:: EXTRACTED ENTRIES
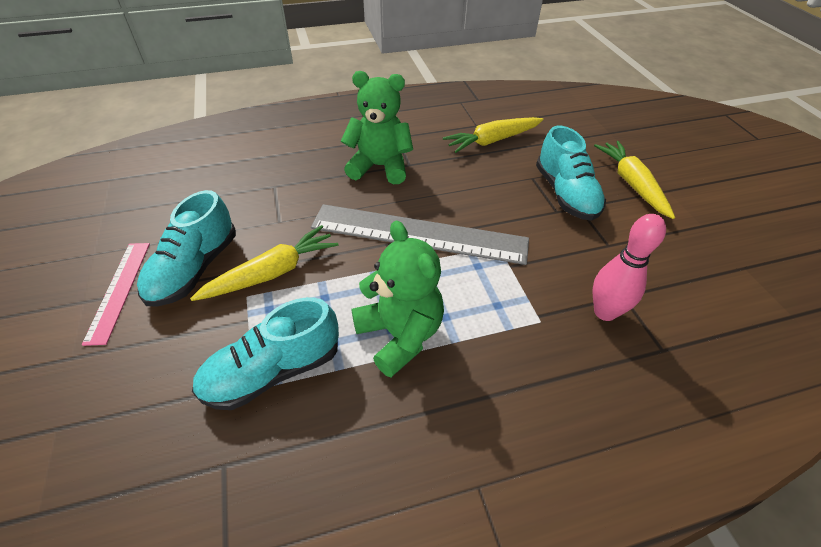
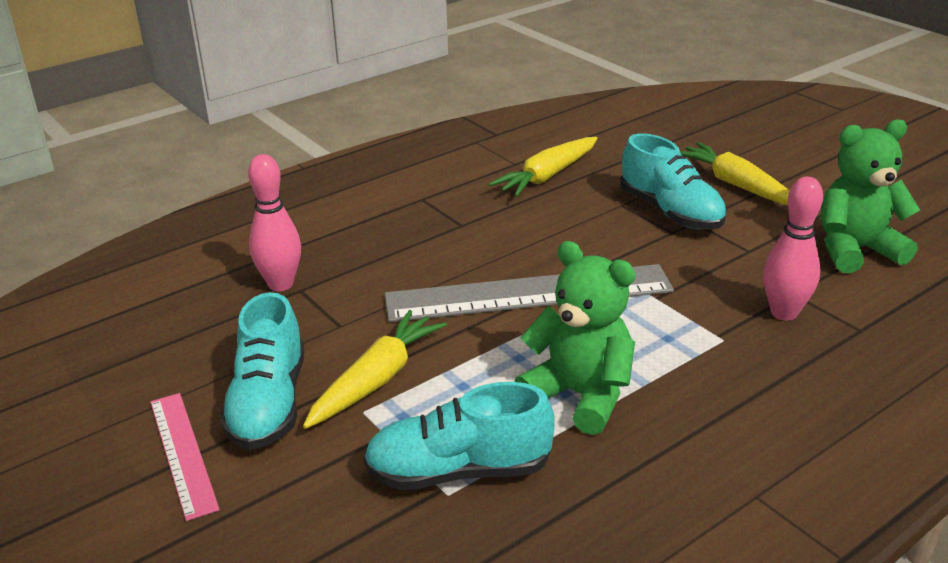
camera: 20 degrees left, 15 degrees down
turquoise shoe [192,297,339,410] -> turquoise shoe turned 45 degrees clockwise [363,382,555,490]
green teddy bear [341,71,413,184] -> green teddy bear moved to [821,119,920,273]
none -> pink bowling pin [248,154,301,291]

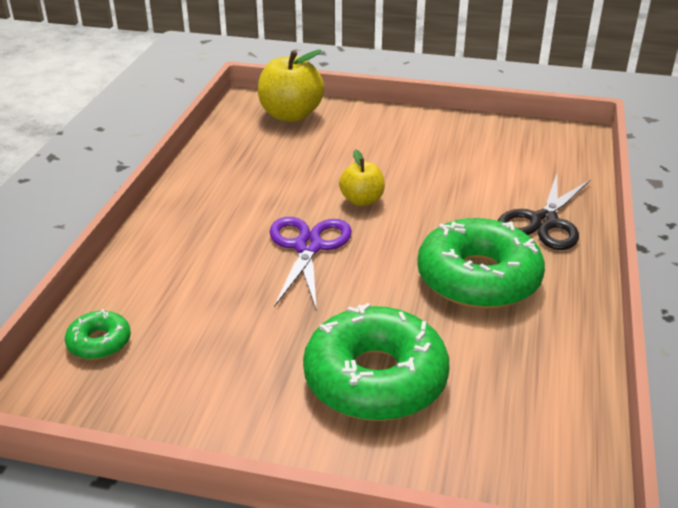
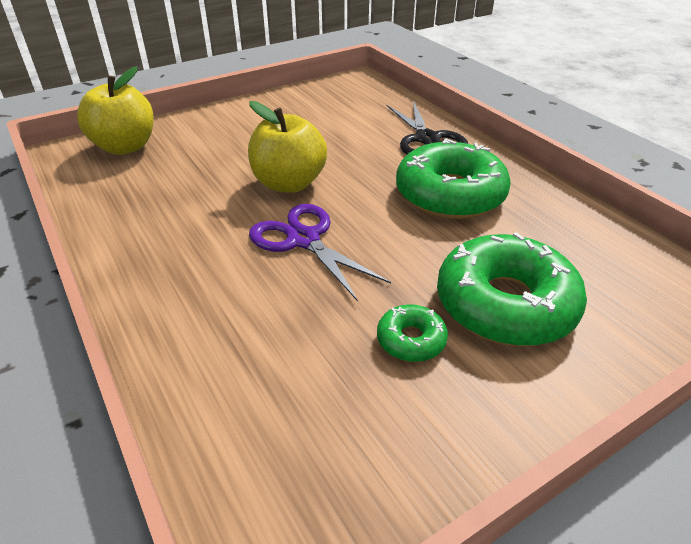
camera: 45 degrees left, 5 degrees up
green donut [65,309,131,360] -> green donut moved to [377,304,448,362]
yellow apple [339,149,385,206] -> yellow apple [248,101,327,193], size x1.71

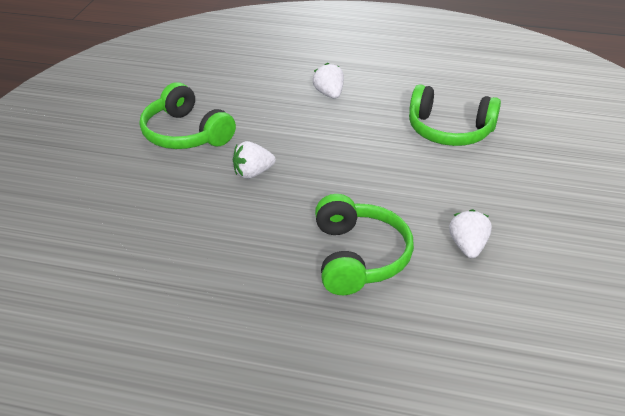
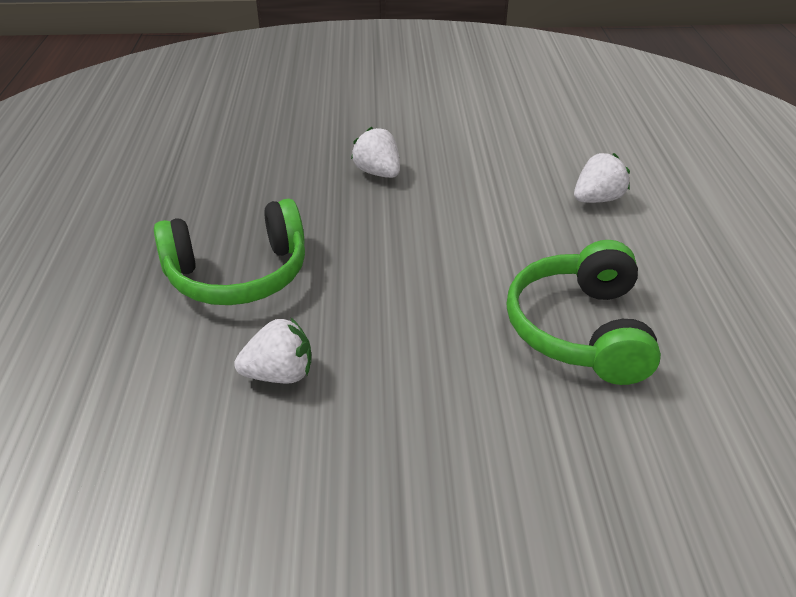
camera: 75 degrees right, 0 degrees up
green headphones [140,82,236,149] -> none

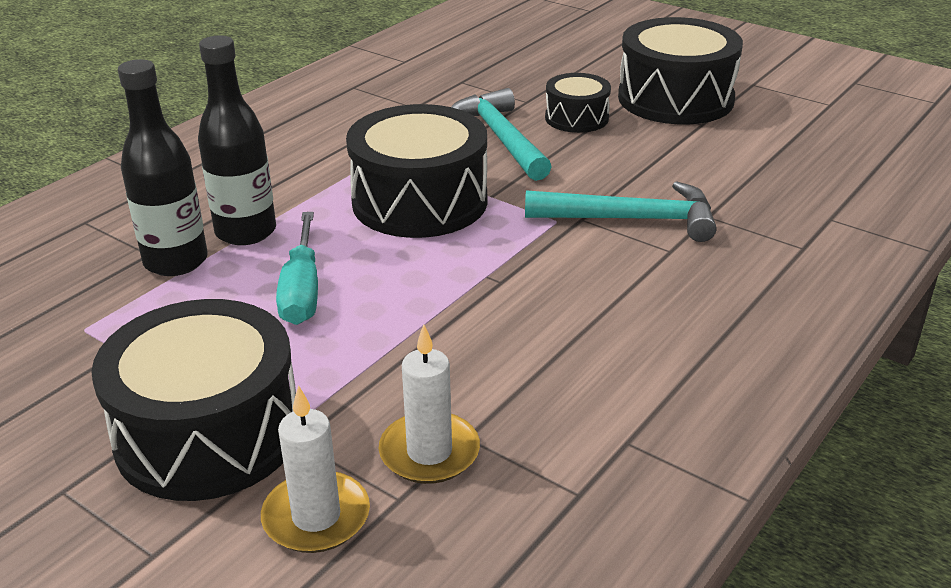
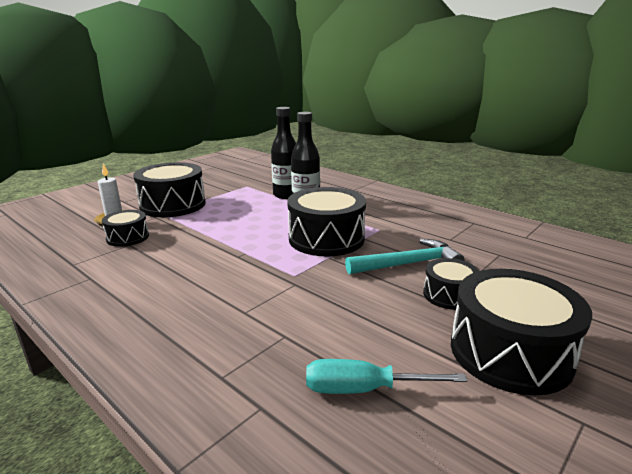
camera: 95 degrees right, 10 degrees down
turquoise screwdriver [276,212,318,325] -> turquoise screwdriver moved to [306,359,467,394]
white candle [379,324,480,484] -> black drum [102,210,149,247]
turquoise hammer [525,181,716,242] -> none

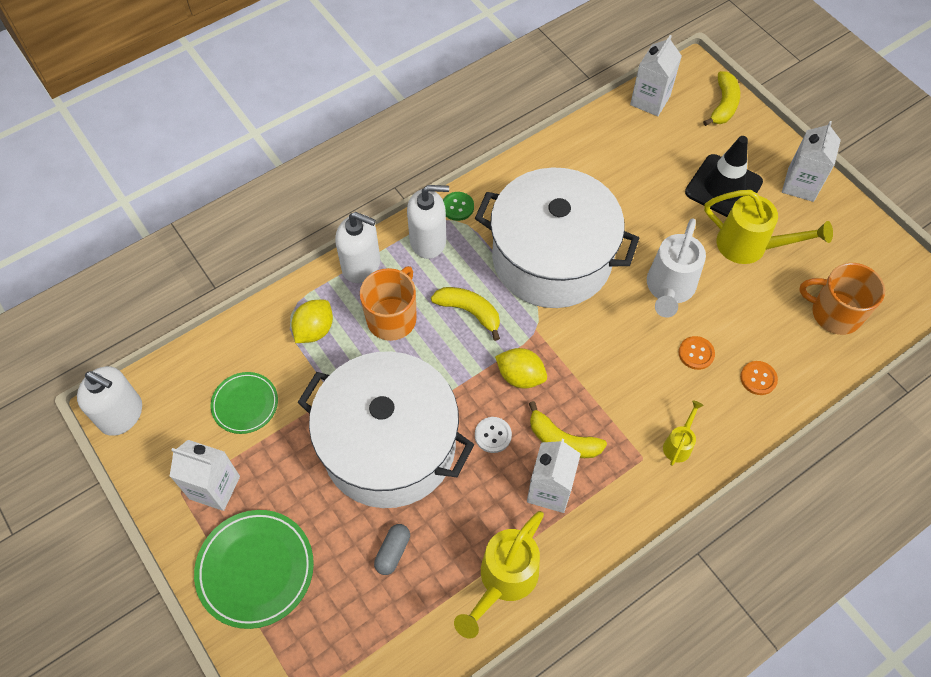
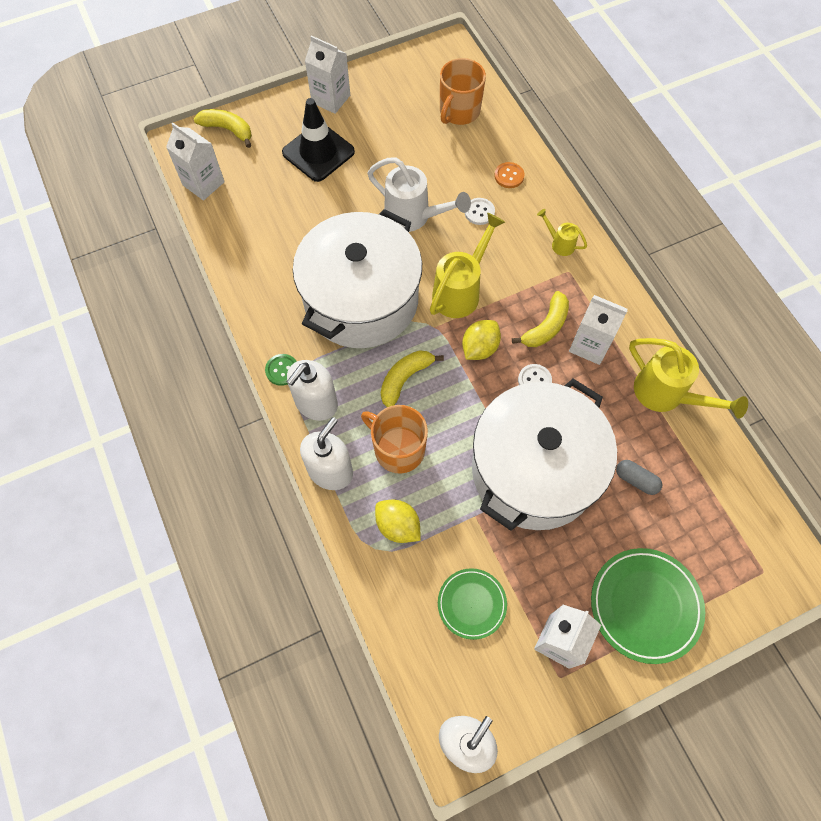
camera: 80 degrees left, 5 degrees up
white soap dispenser [407,185,449,259] -> white soap dispenser turned 150 degrees counterclockwise [287,360,338,421]
orange button [679,336,715,370] -> white button [465,198,495,225]
yellow watering can [704,190,833,264] -> yellow watering can moved to [430,212,505,318]

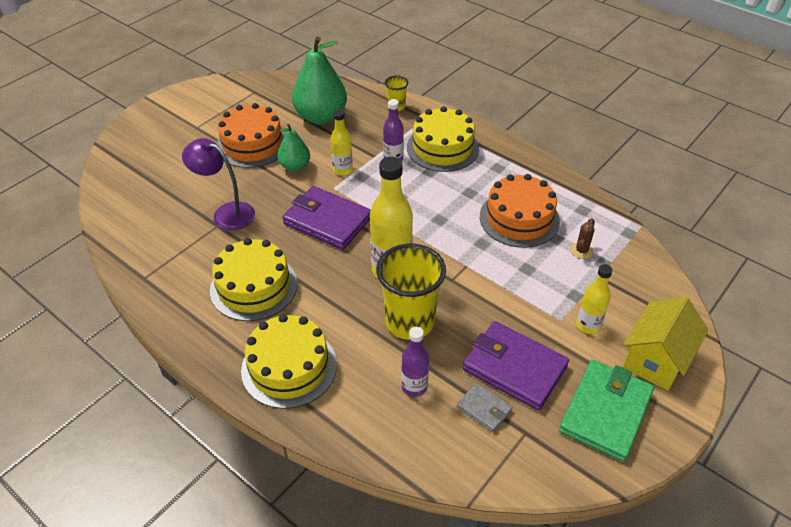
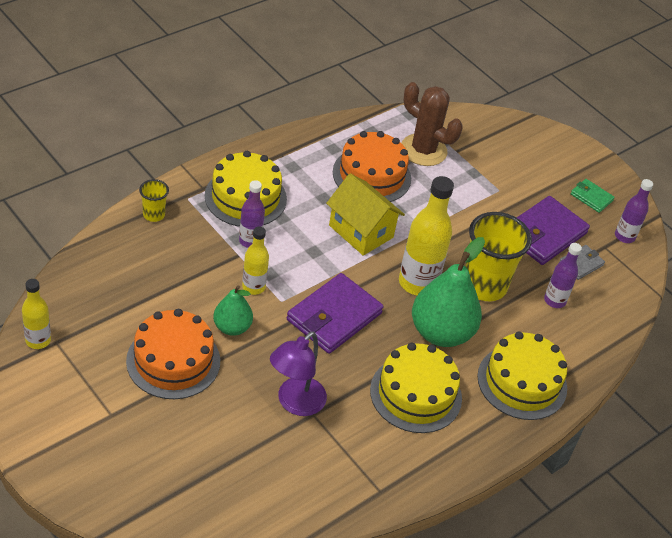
camera: 85 degrees left, 0 degrees up
green pear [292,36,347,125] -> green pear moved to [412,237,485,347]
green wallet [559,360,654,462] -> green wallet [571,179,615,213], size x0.50
brown cactus [570,218,595,259] -> brown cactus [402,82,463,166], size x2.25
yellow bottle [576,264,613,334] -> yellow bottle moved to [22,279,51,349]
yellow house [622,297,709,391] -> yellow house moved to [326,173,405,256]
none -> purple bottle [615,179,653,243]

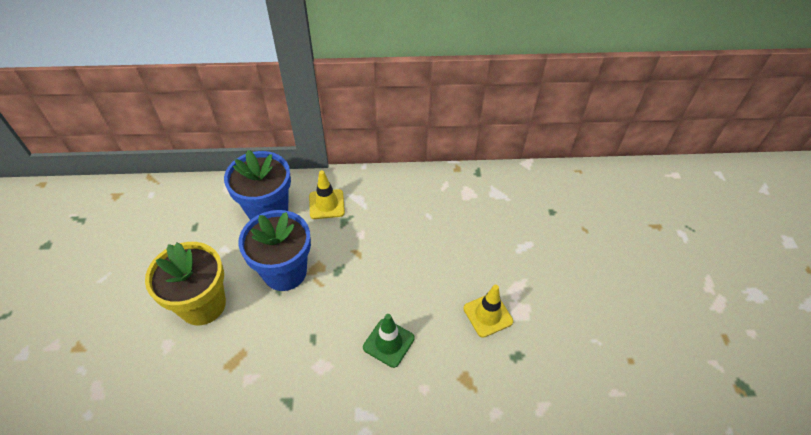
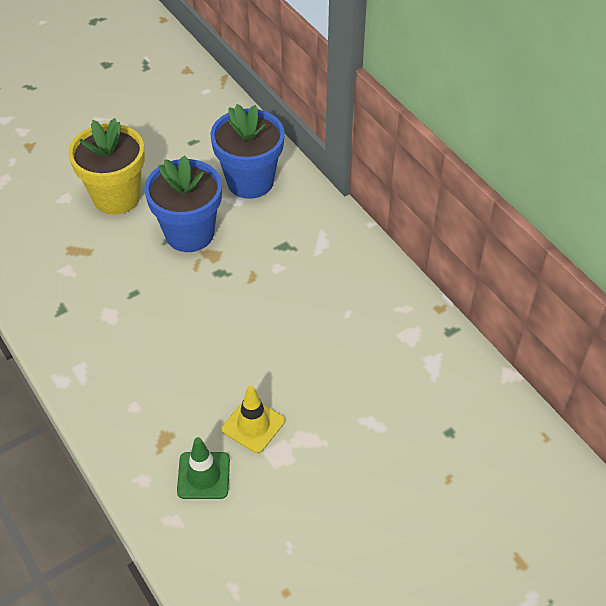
camera: 60 degrees right, 0 degrees up
yellow traffic cone [309,170,345,219] -> none
green traffic cone [363,314,415,368] -> green traffic cone moved to [177,437,230,499]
::::
▶ [THE PROBLEM]: In the copy, every entry appears exactly as written above and no picture appears.

▶ [THE COMPLETED TASK]:
camera: 20 degrees left, 15 degrees down
turquoise shoe [192,297,339,410] -> turquoise shoe turned 45 degrees clockwise [363,382,555,490]
green teddy bear [341,71,413,184] -> green teddy bear moved to [821,119,920,273]
none -> pink bowling pin [248,154,301,291]

camera: 45 degrees left, 5 degrees up
green donut [65,309,131,360] -> green donut moved to [377,304,448,362]
yellow apple [339,149,385,206] -> yellow apple [248,101,327,193], size x1.71

camera: 75 degrees right, 0 degrees up
green headphones [140,82,236,149] -> none

camera: 95 degrees right, 10 degrees down
turquoise screwdriver [276,212,318,325] -> turquoise screwdriver moved to [306,359,467,394]
white candle [379,324,480,484] -> black drum [102,210,149,247]
turquoise hammer [525,181,716,242] -> none

camera: 80 degrees left, 5 degrees up
white soap dispenser [407,185,449,259] -> white soap dispenser turned 150 degrees counterclockwise [287,360,338,421]
orange button [679,336,715,370] -> white button [465,198,495,225]
yellow watering can [704,190,833,264] -> yellow watering can moved to [430,212,505,318]

camera: 85 degrees left, 0 degrees up
green pear [292,36,347,125] -> green pear moved to [412,237,485,347]
green wallet [559,360,654,462] -> green wallet [571,179,615,213], size x0.50
brown cactus [570,218,595,259] -> brown cactus [402,82,463,166], size x2.25
yellow bottle [576,264,613,334] -> yellow bottle moved to [22,279,51,349]
yellow house [622,297,709,391] -> yellow house moved to [326,173,405,256]
none -> purple bottle [615,179,653,243]

camera: 60 degrees right, 0 degrees up
yellow traffic cone [309,170,345,219] -> none
green traffic cone [363,314,415,368] -> green traffic cone moved to [177,437,230,499]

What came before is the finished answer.